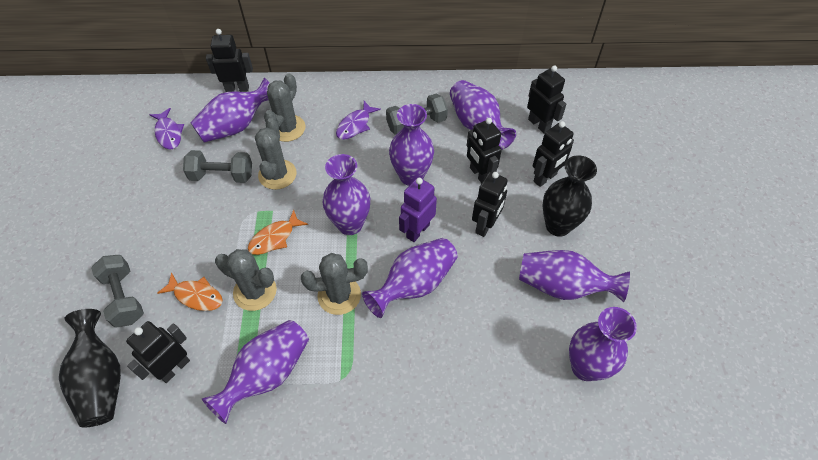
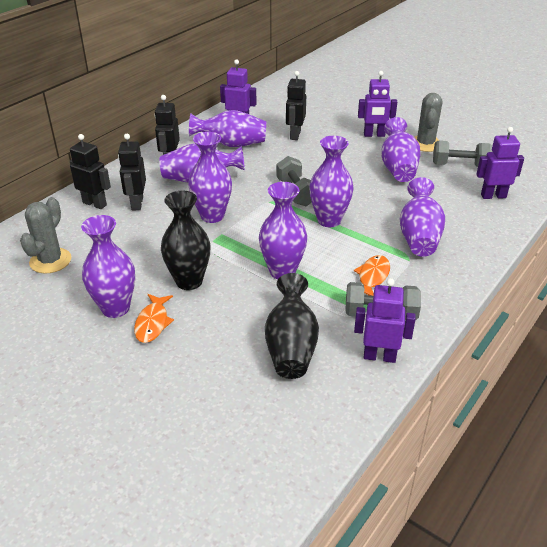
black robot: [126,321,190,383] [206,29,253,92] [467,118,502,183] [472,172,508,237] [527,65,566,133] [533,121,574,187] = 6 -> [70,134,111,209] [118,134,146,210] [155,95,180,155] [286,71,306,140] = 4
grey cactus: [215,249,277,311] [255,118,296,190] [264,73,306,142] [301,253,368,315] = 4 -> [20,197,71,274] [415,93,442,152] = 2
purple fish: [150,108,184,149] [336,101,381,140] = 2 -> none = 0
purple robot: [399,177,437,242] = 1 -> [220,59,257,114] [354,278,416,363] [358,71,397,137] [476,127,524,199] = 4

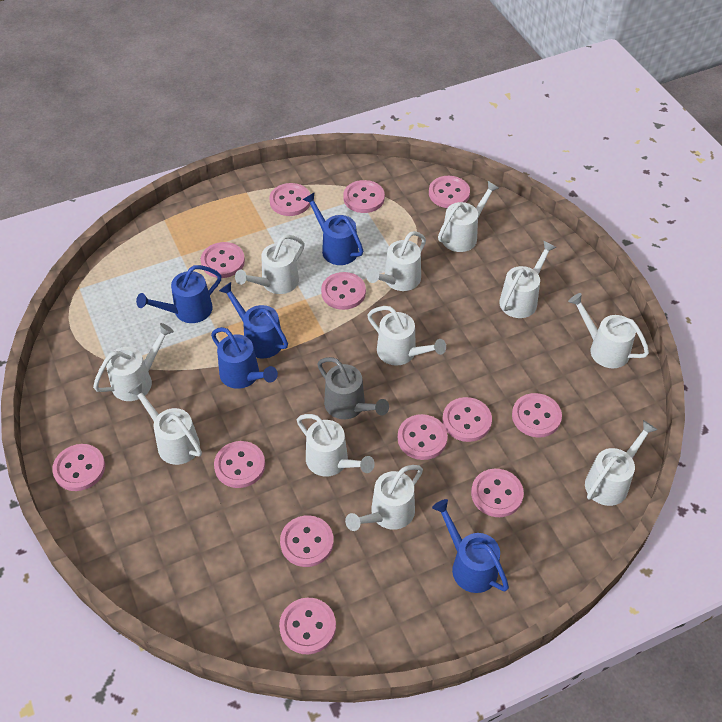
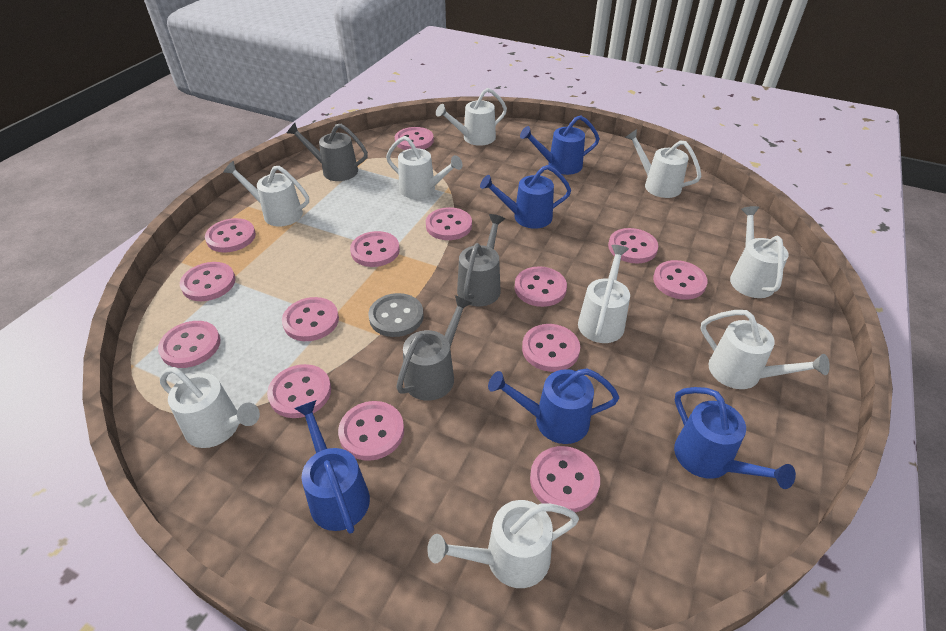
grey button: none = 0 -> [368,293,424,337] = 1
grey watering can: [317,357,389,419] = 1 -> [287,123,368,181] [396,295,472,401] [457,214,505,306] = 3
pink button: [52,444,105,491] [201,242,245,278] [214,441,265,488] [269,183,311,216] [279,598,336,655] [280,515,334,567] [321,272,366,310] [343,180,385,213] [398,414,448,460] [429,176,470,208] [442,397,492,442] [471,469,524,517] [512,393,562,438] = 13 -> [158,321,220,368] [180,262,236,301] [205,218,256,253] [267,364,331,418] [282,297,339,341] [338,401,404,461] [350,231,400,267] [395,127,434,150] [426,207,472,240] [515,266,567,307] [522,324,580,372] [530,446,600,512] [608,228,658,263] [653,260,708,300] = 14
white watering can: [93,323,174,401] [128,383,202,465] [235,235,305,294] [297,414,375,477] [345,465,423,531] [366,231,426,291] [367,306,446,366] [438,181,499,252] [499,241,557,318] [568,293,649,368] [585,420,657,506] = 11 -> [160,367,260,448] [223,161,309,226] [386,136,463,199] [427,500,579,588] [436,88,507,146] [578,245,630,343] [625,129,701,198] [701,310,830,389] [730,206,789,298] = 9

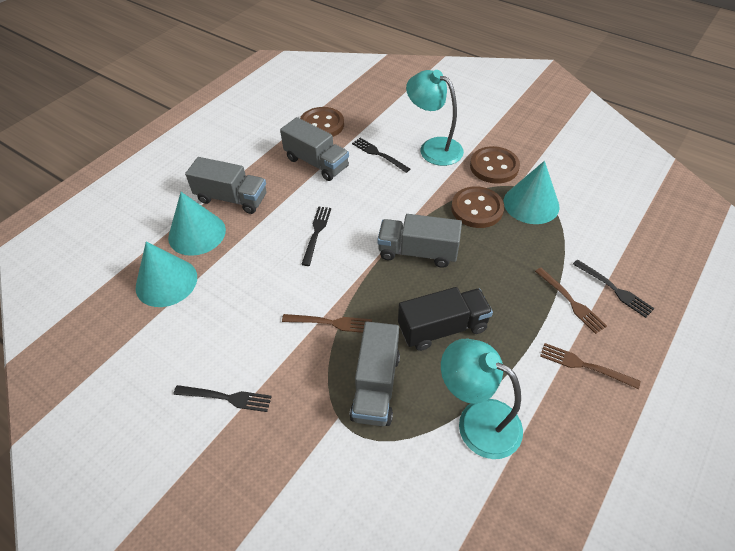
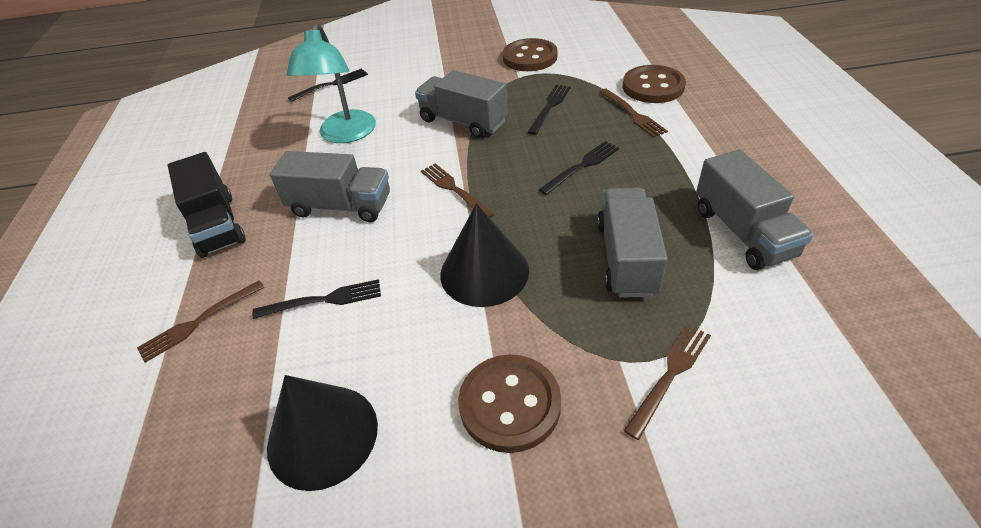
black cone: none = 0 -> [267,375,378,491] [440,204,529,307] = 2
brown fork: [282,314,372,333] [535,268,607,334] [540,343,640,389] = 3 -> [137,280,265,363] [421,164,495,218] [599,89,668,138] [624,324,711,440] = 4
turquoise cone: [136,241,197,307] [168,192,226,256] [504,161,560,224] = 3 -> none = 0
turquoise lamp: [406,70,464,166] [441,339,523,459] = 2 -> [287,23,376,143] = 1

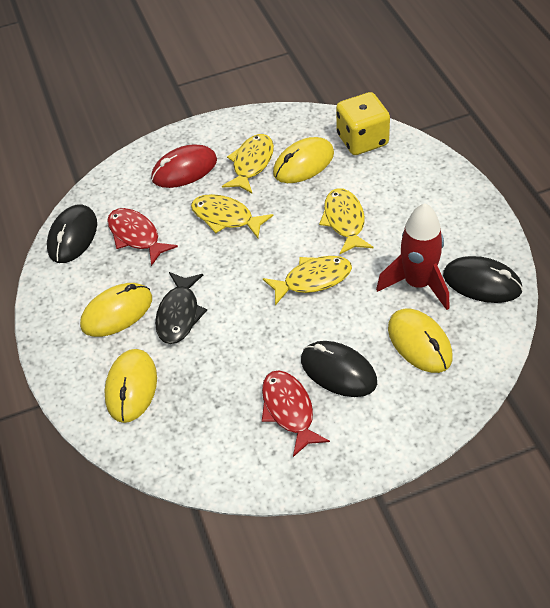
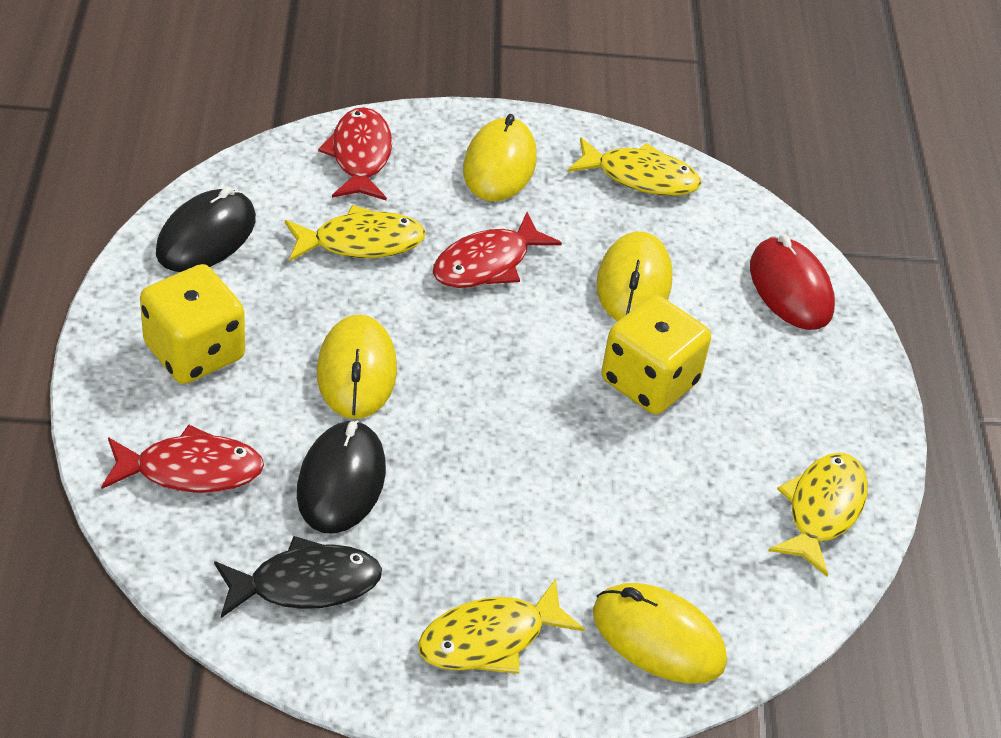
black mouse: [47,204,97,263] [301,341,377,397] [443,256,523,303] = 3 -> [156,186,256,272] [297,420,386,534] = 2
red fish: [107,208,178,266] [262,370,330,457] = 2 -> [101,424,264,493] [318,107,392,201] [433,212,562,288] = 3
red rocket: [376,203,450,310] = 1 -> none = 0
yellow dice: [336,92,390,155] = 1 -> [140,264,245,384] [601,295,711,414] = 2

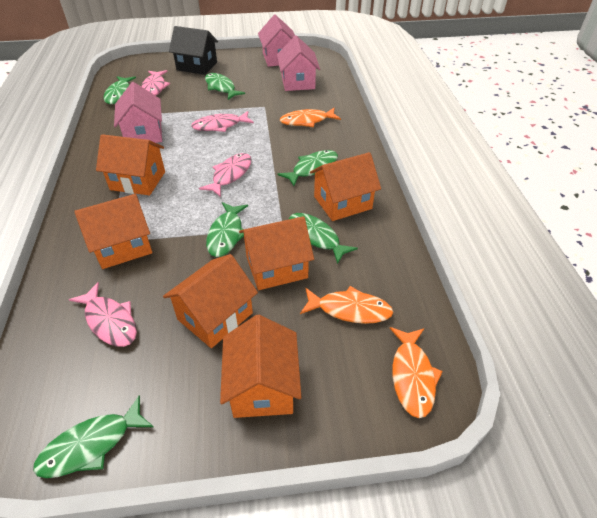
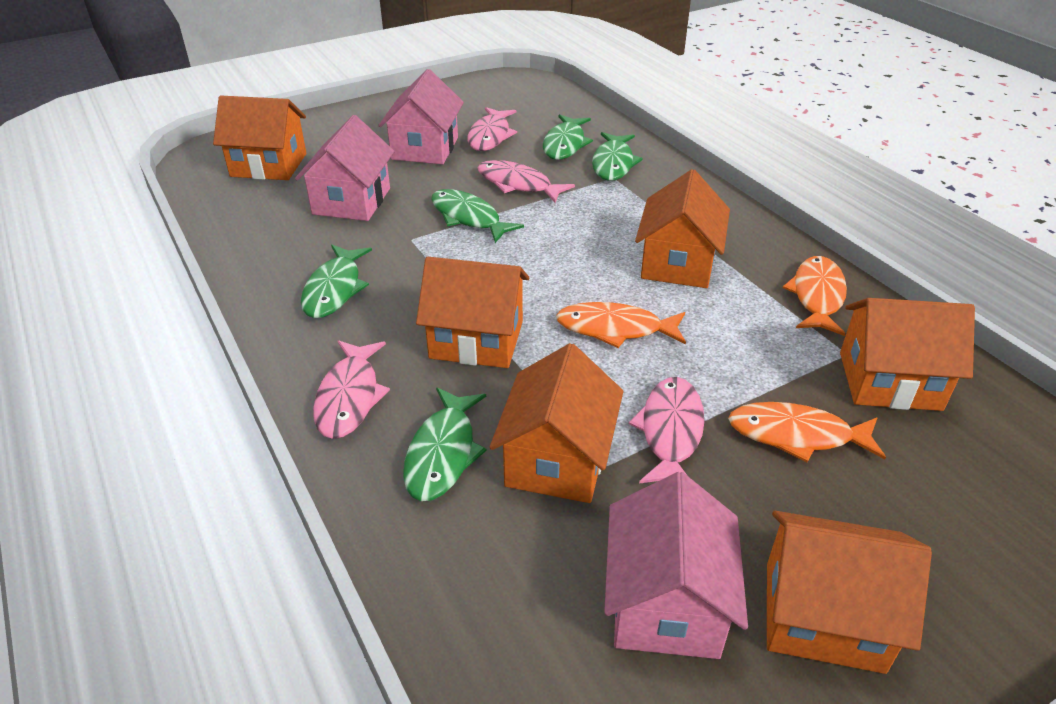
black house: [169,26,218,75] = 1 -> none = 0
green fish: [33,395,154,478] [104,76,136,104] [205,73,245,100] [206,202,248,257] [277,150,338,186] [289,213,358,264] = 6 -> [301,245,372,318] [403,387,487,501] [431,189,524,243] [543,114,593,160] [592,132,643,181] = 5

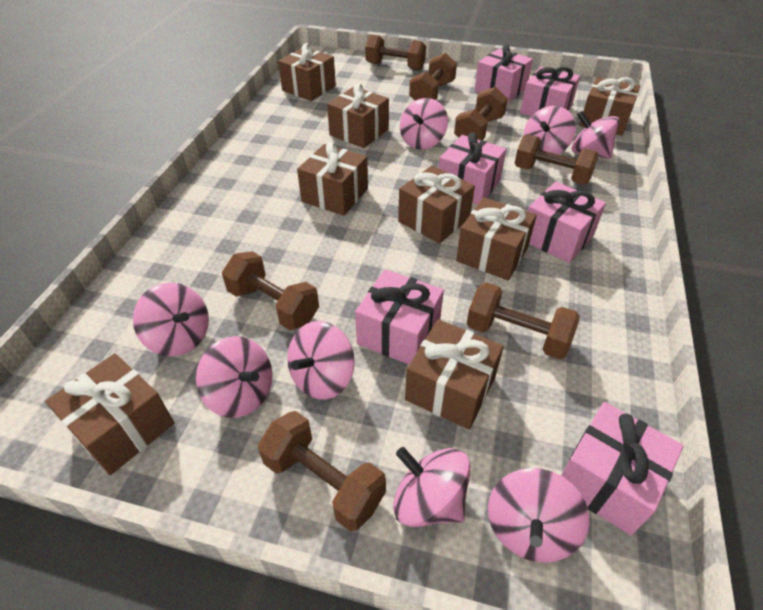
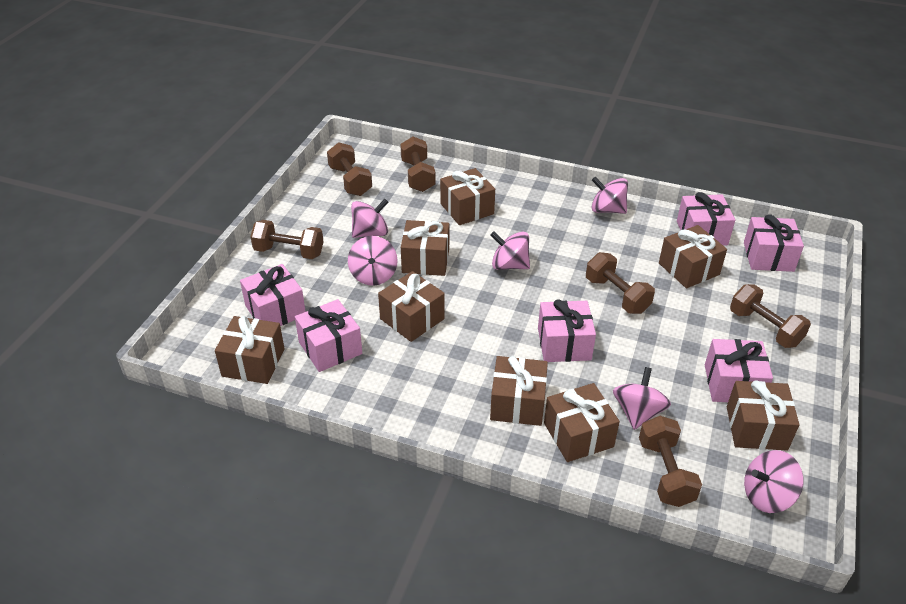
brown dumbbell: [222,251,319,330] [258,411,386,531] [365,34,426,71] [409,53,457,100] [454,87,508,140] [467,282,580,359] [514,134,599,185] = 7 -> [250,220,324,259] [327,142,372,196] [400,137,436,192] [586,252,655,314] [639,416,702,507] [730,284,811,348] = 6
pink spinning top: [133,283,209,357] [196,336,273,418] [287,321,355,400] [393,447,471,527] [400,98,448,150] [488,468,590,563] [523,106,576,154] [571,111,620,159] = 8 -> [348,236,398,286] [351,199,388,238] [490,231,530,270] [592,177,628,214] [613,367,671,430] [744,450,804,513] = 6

> Your assignment:
Please give back the data above word for word, with no pictures included.

> Response to the task:
black robot: [126,321,190,383] [206,29,253,92] [467,118,502,183] [472,172,508,237] [527,65,566,133] [533,121,574,187] = 6 -> [70,134,111,209] [118,134,146,210] [155,95,180,155] [286,71,306,140] = 4
grey cactus: [215,249,277,311] [255,118,296,190] [264,73,306,142] [301,253,368,315] = 4 -> [20,197,71,274] [415,93,442,152] = 2
purple fish: [150,108,184,149] [336,101,381,140] = 2 -> none = 0
purple robot: [399,177,437,242] = 1 -> [220,59,257,114] [354,278,416,363] [358,71,397,137] [476,127,524,199] = 4

grey button: none = 0 -> [368,293,424,337] = 1
grey watering can: [317,357,389,419] = 1 -> [287,123,368,181] [396,295,472,401] [457,214,505,306] = 3
pink button: [52,444,105,491] [201,242,245,278] [214,441,265,488] [269,183,311,216] [279,598,336,655] [280,515,334,567] [321,272,366,310] [343,180,385,213] [398,414,448,460] [429,176,470,208] [442,397,492,442] [471,469,524,517] [512,393,562,438] = 13 -> [158,321,220,368] [180,262,236,301] [205,218,256,253] [267,364,331,418] [282,297,339,341] [338,401,404,461] [350,231,400,267] [395,127,434,150] [426,207,472,240] [515,266,567,307] [522,324,580,372] [530,446,600,512] [608,228,658,263] [653,260,708,300] = 14
white watering can: [93,323,174,401] [128,383,202,465] [235,235,305,294] [297,414,375,477] [345,465,423,531] [366,231,426,291] [367,306,446,366] [438,181,499,252] [499,241,557,318] [568,293,649,368] [585,420,657,506] = 11 -> [160,367,260,448] [223,161,309,226] [386,136,463,199] [427,500,579,588] [436,88,507,146] [578,245,630,343] [625,129,701,198] [701,310,830,389] [730,206,789,298] = 9

black cone: none = 0 -> [267,375,378,491] [440,204,529,307] = 2
brown fork: [282,314,372,333] [535,268,607,334] [540,343,640,389] = 3 -> [137,280,265,363] [421,164,495,218] [599,89,668,138] [624,324,711,440] = 4
turquoise cone: [136,241,197,307] [168,192,226,256] [504,161,560,224] = 3 -> none = 0
turquoise lamp: [406,70,464,166] [441,339,523,459] = 2 -> [287,23,376,143] = 1

black mouse: [47,204,97,263] [301,341,377,397] [443,256,523,303] = 3 -> [156,186,256,272] [297,420,386,534] = 2
red fish: [107,208,178,266] [262,370,330,457] = 2 -> [101,424,264,493] [318,107,392,201] [433,212,562,288] = 3
red rocket: [376,203,450,310] = 1 -> none = 0
yellow dice: [336,92,390,155] = 1 -> [140,264,245,384] [601,295,711,414] = 2

black house: [169,26,218,75] = 1 -> none = 0
green fish: [33,395,154,478] [104,76,136,104] [205,73,245,100] [206,202,248,257] [277,150,338,186] [289,213,358,264] = 6 -> [301,245,372,318] [403,387,487,501] [431,189,524,243] [543,114,593,160] [592,132,643,181] = 5

brown dumbbell: [222,251,319,330] [258,411,386,531] [365,34,426,71] [409,53,457,100] [454,87,508,140] [467,282,580,359] [514,134,599,185] = 7 -> [250,220,324,259] [327,142,372,196] [400,137,436,192] [586,252,655,314] [639,416,702,507] [730,284,811,348] = 6
pink spinning top: [133,283,209,357] [196,336,273,418] [287,321,355,400] [393,447,471,527] [400,98,448,150] [488,468,590,563] [523,106,576,154] [571,111,620,159] = 8 -> [348,236,398,286] [351,199,388,238] [490,231,530,270] [592,177,628,214] [613,367,671,430] [744,450,804,513] = 6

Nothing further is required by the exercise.